**Exercise description:**
From the line with "Mask every instance" to the line with "Image attached. H&E-stained", both lines included, set down exactly those lines, please, and no others.

**Input material:**
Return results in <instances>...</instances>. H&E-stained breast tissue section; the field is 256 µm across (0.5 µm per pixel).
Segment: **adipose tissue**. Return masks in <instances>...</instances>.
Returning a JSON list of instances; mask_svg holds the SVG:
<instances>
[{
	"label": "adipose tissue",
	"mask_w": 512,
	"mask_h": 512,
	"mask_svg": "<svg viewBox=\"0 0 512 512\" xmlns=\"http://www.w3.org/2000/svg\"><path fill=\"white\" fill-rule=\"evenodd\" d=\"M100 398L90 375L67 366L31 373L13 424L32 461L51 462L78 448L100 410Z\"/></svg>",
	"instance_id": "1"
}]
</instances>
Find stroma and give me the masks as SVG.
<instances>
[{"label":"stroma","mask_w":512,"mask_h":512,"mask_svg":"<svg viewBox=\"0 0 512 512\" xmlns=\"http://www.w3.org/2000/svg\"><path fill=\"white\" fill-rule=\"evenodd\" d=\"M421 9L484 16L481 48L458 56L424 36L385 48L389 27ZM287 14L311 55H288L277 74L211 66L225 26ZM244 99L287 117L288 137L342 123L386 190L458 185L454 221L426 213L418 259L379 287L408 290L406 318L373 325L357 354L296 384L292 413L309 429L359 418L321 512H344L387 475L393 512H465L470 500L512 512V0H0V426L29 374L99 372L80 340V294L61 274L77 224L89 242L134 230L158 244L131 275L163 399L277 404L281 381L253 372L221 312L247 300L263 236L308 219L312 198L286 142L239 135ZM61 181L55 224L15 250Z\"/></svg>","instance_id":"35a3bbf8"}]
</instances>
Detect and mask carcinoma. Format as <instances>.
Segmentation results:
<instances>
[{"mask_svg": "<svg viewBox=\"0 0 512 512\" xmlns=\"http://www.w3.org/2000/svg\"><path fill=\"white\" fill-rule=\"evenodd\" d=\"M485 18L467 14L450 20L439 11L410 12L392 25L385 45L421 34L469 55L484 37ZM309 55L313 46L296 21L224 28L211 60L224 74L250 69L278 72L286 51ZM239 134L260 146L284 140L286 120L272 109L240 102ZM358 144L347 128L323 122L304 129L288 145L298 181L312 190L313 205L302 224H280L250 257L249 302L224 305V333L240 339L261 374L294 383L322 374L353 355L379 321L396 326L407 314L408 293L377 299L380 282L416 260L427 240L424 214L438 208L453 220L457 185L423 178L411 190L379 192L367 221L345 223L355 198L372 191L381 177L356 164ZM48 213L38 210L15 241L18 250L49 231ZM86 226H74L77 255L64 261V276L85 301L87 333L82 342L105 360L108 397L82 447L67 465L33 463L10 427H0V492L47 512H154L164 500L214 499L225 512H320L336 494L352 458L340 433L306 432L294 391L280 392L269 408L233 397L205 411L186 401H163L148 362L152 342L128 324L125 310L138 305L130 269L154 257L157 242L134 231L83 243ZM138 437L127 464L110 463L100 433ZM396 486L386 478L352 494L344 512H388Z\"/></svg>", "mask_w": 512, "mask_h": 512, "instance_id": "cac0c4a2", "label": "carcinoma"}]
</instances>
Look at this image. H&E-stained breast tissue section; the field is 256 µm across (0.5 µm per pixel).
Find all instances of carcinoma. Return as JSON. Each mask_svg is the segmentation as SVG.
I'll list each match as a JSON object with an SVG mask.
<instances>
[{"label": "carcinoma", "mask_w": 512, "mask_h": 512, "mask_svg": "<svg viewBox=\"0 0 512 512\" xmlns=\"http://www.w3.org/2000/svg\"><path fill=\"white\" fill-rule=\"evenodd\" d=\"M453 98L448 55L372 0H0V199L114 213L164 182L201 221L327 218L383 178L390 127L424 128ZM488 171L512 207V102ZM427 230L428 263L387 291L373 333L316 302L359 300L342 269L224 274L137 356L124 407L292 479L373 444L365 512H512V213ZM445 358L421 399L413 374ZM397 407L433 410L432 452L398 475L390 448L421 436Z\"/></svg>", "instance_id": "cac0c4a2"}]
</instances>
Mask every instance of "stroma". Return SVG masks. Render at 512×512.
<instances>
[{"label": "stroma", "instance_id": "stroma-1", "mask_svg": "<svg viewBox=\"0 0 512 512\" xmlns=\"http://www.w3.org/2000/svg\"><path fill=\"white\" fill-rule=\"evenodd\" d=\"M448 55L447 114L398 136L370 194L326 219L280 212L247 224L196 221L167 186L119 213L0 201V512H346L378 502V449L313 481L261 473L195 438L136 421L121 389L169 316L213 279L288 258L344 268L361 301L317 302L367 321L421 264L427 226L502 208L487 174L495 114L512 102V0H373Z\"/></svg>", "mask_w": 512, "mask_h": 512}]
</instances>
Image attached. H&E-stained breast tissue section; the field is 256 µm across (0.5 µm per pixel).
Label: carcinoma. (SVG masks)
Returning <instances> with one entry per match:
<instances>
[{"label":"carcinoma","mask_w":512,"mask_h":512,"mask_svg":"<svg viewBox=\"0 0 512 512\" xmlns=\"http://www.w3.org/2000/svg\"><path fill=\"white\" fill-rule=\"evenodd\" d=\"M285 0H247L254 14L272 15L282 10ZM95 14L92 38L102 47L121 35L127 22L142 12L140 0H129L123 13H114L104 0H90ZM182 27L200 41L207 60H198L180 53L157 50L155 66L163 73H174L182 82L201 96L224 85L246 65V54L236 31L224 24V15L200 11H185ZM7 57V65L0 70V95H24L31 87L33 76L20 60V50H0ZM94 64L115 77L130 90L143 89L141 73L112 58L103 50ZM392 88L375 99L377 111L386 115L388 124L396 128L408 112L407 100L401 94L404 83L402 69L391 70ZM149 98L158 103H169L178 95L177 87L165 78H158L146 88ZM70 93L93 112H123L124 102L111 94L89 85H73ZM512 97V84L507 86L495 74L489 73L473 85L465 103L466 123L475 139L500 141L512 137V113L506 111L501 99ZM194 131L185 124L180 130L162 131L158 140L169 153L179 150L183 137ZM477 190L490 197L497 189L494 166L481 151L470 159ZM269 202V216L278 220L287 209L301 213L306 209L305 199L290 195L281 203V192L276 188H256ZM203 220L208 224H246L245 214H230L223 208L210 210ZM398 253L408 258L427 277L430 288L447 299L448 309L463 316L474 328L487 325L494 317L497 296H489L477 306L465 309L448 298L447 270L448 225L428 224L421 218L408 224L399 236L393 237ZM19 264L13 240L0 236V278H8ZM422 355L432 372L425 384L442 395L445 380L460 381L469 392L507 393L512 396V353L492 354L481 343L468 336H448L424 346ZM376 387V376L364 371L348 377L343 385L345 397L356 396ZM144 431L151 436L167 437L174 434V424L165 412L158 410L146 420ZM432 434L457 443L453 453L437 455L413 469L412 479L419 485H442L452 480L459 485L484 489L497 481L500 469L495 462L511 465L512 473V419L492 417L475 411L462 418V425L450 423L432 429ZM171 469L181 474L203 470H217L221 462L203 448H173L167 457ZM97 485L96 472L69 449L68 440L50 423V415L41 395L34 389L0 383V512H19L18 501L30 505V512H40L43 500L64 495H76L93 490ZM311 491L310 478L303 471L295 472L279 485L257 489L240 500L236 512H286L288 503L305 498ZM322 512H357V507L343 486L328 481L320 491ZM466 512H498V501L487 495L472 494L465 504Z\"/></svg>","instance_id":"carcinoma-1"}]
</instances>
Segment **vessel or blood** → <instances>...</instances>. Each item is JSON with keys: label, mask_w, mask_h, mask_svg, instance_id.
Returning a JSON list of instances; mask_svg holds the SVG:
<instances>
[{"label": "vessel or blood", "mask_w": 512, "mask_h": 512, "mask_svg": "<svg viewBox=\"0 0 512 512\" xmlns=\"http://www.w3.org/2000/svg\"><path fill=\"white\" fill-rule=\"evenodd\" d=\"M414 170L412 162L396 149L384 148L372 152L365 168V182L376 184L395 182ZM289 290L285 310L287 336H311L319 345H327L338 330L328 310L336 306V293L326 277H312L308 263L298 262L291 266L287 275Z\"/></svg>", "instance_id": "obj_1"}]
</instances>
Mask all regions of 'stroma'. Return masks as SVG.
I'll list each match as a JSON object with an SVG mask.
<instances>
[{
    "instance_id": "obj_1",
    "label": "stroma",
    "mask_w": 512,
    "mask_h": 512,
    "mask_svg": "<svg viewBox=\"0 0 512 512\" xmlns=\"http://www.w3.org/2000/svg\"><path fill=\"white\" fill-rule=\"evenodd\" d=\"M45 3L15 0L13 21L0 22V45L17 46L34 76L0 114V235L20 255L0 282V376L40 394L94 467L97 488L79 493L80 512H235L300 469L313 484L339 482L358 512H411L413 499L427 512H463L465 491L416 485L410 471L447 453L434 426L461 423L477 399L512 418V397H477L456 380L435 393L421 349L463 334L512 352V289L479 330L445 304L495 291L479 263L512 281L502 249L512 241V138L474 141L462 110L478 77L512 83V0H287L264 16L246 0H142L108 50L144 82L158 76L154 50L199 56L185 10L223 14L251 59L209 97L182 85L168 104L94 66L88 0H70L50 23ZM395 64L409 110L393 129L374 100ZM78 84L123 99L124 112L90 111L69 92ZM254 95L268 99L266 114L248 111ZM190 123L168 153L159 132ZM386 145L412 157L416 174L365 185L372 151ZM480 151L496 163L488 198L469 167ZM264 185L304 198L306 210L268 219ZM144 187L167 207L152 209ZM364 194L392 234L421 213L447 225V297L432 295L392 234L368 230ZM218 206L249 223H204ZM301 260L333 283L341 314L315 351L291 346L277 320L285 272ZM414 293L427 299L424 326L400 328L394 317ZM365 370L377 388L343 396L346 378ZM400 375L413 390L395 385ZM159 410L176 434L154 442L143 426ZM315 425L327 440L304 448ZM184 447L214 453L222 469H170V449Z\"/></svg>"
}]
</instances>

**Response to the exercise:**
Mask every instance of "stroma". Return SVG masks. Render at 512×512.
<instances>
[{"label": "stroma", "instance_id": "stroma-1", "mask_svg": "<svg viewBox=\"0 0 512 512\" xmlns=\"http://www.w3.org/2000/svg\"><path fill=\"white\" fill-rule=\"evenodd\" d=\"M448 55L447 114L398 136L370 194L326 219L280 212L247 224L196 221L167 186L119 213L0 201V512H346L378 502V449L313 481L261 473L195 438L136 421L121 389L169 316L213 279L288 258L344 268L361 301L317 302L367 321L421 264L427 226L502 208L487 174L495 114L512 102V0H373Z\"/></svg>", "mask_w": 512, "mask_h": 512}]
</instances>
Image attached. H&E-stained breast tissue section; the field is 256 µm across (0.5 µm per pixel).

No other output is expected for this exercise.